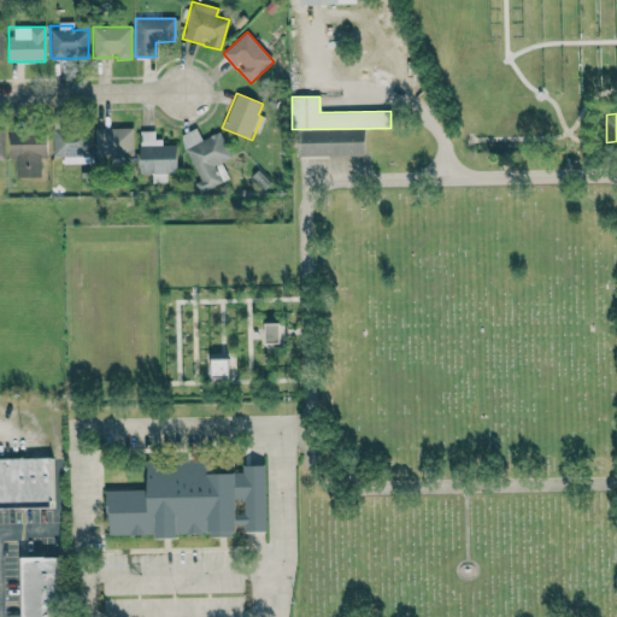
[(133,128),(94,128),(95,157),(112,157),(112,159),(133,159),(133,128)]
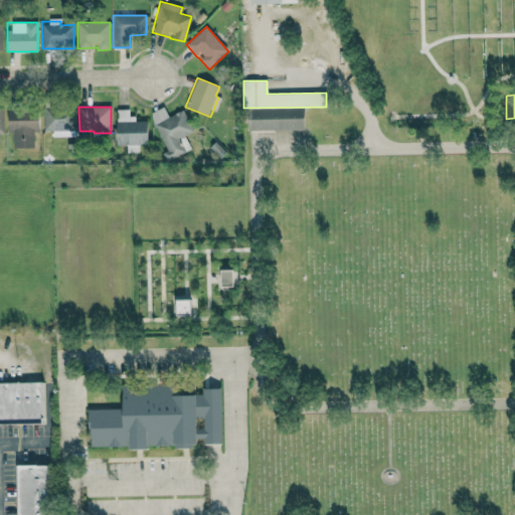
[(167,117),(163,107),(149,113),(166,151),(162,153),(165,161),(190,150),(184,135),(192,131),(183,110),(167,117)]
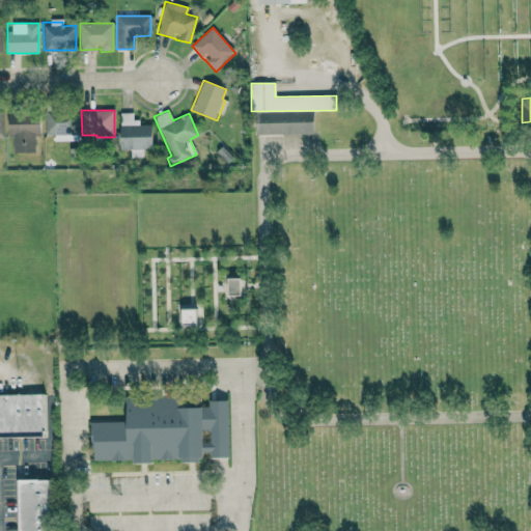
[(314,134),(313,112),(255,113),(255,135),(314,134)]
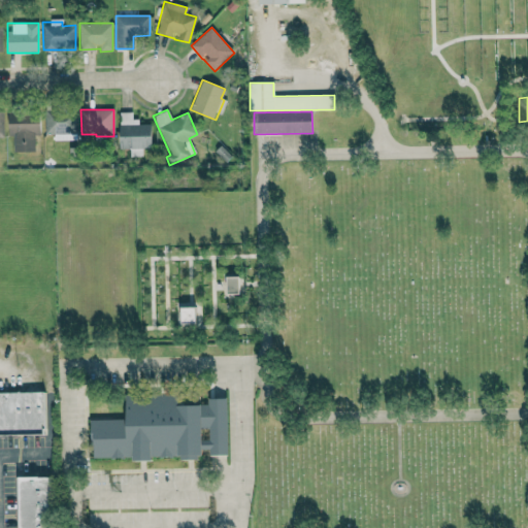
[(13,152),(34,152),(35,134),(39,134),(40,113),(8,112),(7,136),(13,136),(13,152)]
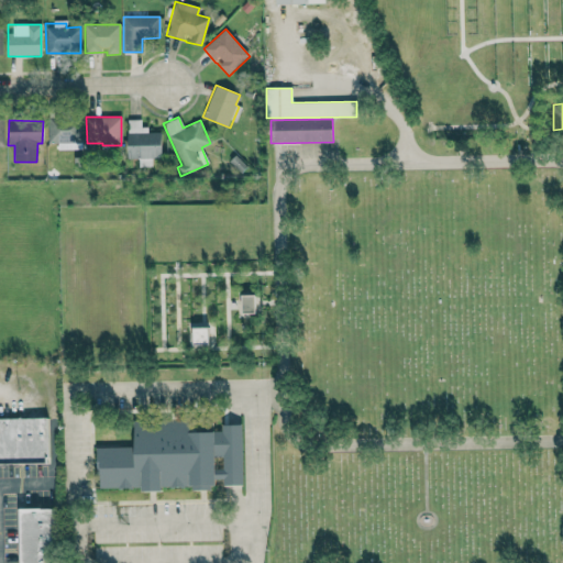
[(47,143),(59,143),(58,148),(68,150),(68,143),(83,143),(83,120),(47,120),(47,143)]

##########

§ **Required action**
Dropping every picture, restate the material word for word.

§ **Answer**
[(133,128),(94,128),(95,157),(112,157),(112,159),(133,159),(133,128)]
[(167,117),(163,107),(149,113),(166,151),(162,153),(165,161),(190,150),(184,135),(192,131),(183,110),(167,117)]
[(314,134),(313,112),(255,113),(255,135),(314,134)]
[(13,152),(34,152),(35,134),(39,134),(40,113),(8,112),(7,136),(13,136),(13,152)]
[(47,143),(59,143),(58,148),(68,150),(68,143),(83,143),(83,120),(47,120),(47,143)]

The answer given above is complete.